- WHAT YOU ARE ASKED TO DO
Your response should consist solely of the lines from the one containing "(236, 157) = (415, 74): purple" through the end of the data, copied exactly.

- EXCERPTED RECORDS
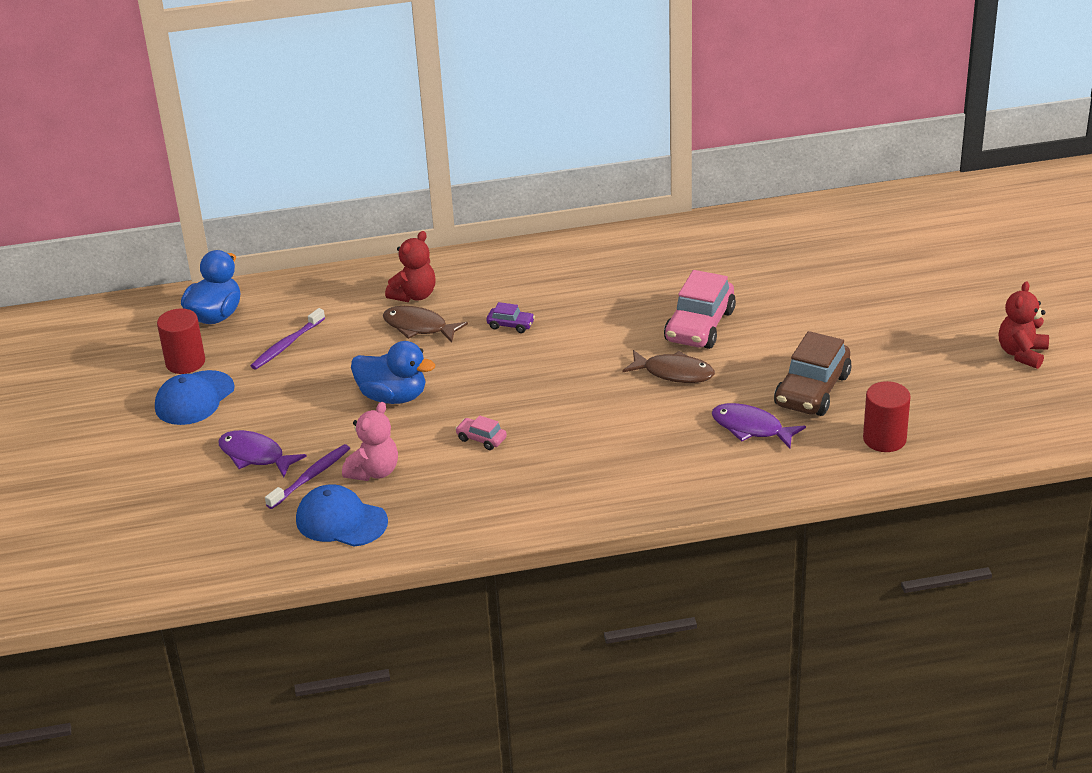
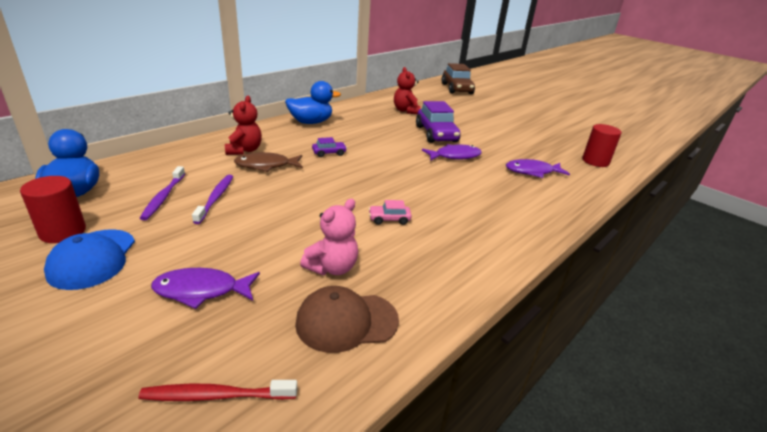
camera: 40 degrees left, 5 degrees down
(215, 535) = (217, 395): none -> red toothbrush
(310, 477) = (277, 291): purple toothbrush -> purple toothbrush (215, 198)
(341, 521) = (346, 321): blue cap -> brown cap
(374, 472) = (332, 267): pink teddy bear -> pink teddy bear turned 45 degrees clockwise
(393, 397) = (291, 210): blue duck -> blue duck (311, 122)
(674, 373) = (455, 156): brown fish -> purple fish
(699, 326) = (436, 134): pink car -> purple car
(812, 390) = (531, 149): brown car -> brown car (456, 89)
(1022, 354) = (583, 119): red teddy bear -> red teddy bear (406, 111)

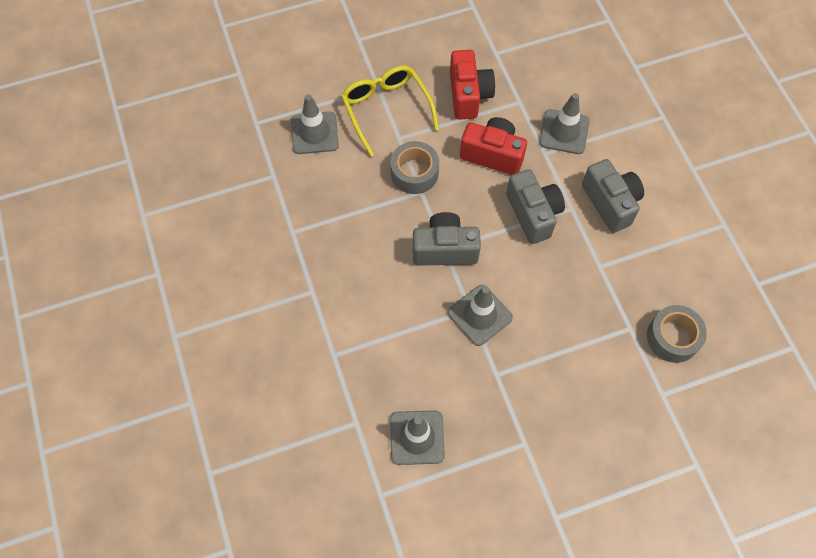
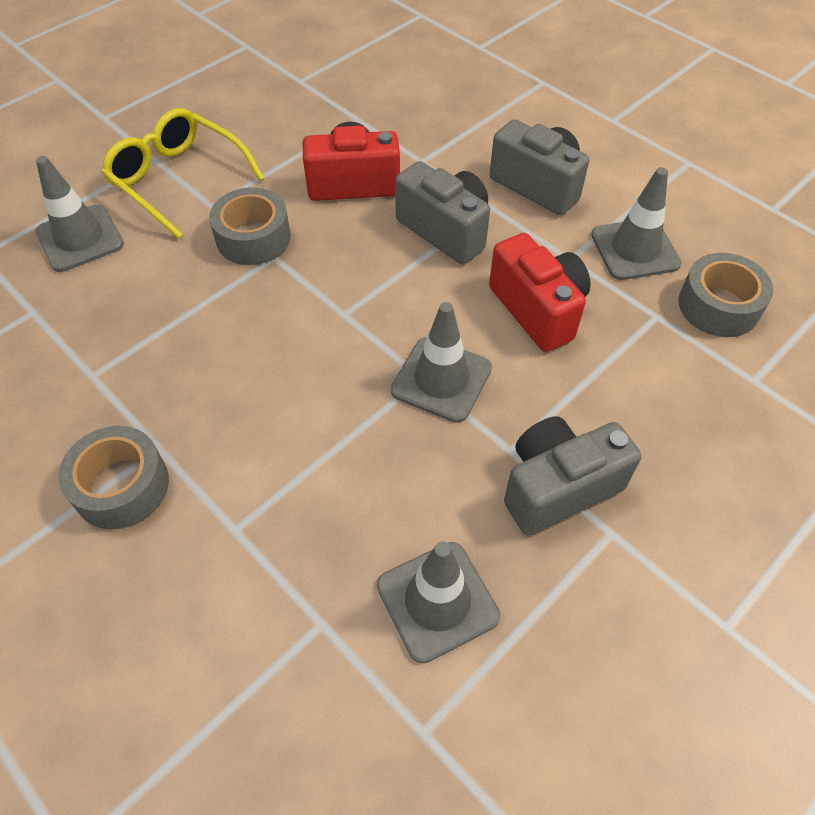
camera: 25 degrees left, 10 degrees down
(286, 306) = (121, 486): none -> grey tape
(444, 249) = (344, 314): grey camera -> grey camera (558, 487)
(468, 95) = (286, 131): red camera -> red camera (538, 309)
(564, 132) = (433, 132): grey traffic cone -> grey traffic cone (635, 249)

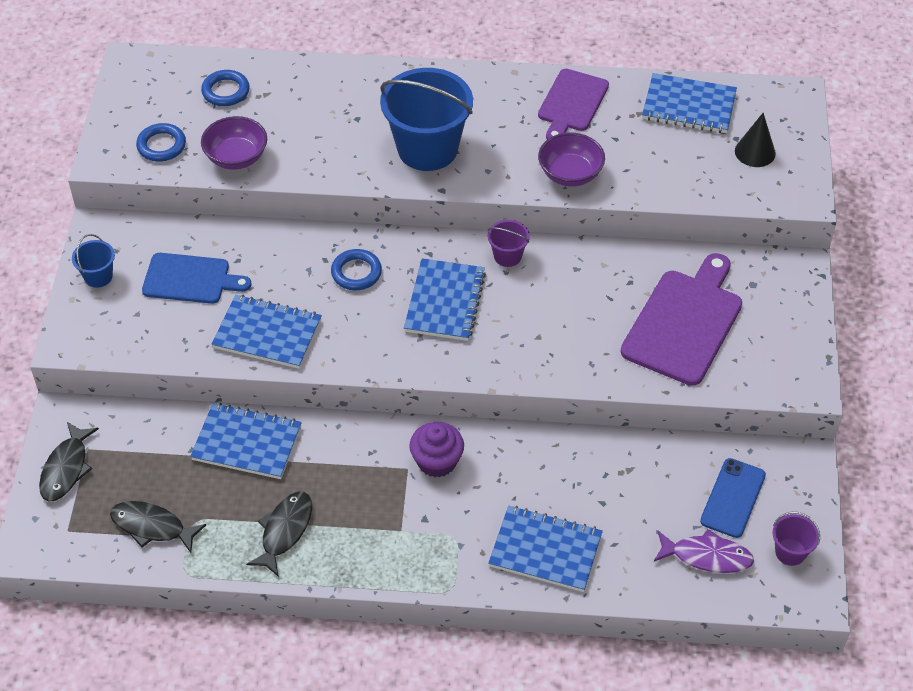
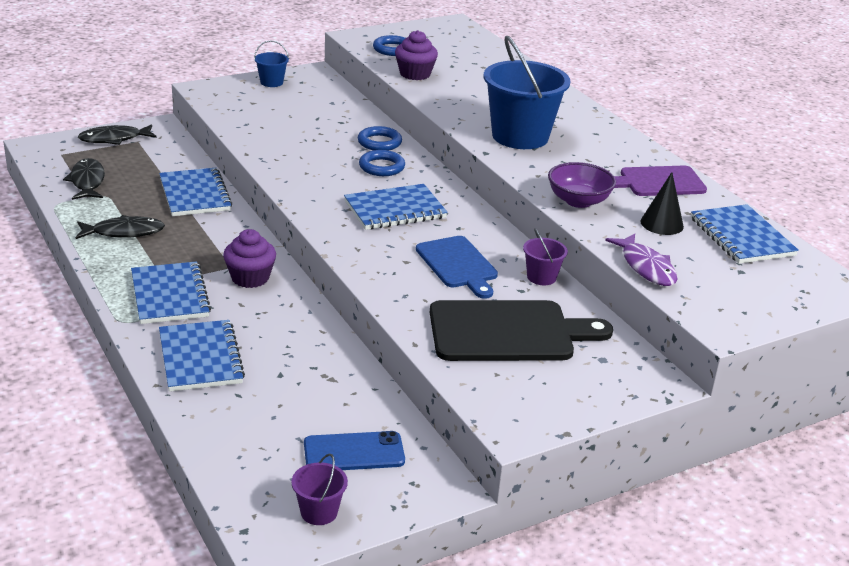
camera: 55 degrees right, 20 degrees down
(190, 279) = (304, 111): blue cutting board -> blue cutting board (458, 265)
(226, 91) = (471, 56): blue ring -> blue ring (379, 142)
(236, 157) = (415, 74): purple bowl -> purple cupcake
(267, 333) = (284, 150): blue notebook -> blue notebook (170, 295)
(507, 256) = (476, 224): purple bucket -> purple bucket (541, 277)
(685, 323) = (508, 332): purple cutting board -> black cutting board
(707, 556) = (268, 456): purple fish -> purple fish (646, 267)
(755, 152) = (739, 285): black cone -> black cone (662, 224)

- WRITTEN ANSWER
(236, 157) = (415, 74): purple bowl -> purple cupcake
(267, 333) = (284, 150): blue notebook -> blue notebook (170, 295)
(507, 256) = (476, 224): purple bucket -> purple bucket (541, 277)
(685, 323) = (508, 332): purple cutting board -> black cutting board
(707, 556) = (268, 456): purple fish -> purple fish (646, 267)
(755, 152) = (739, 285): black cone -> black cone (662, 224)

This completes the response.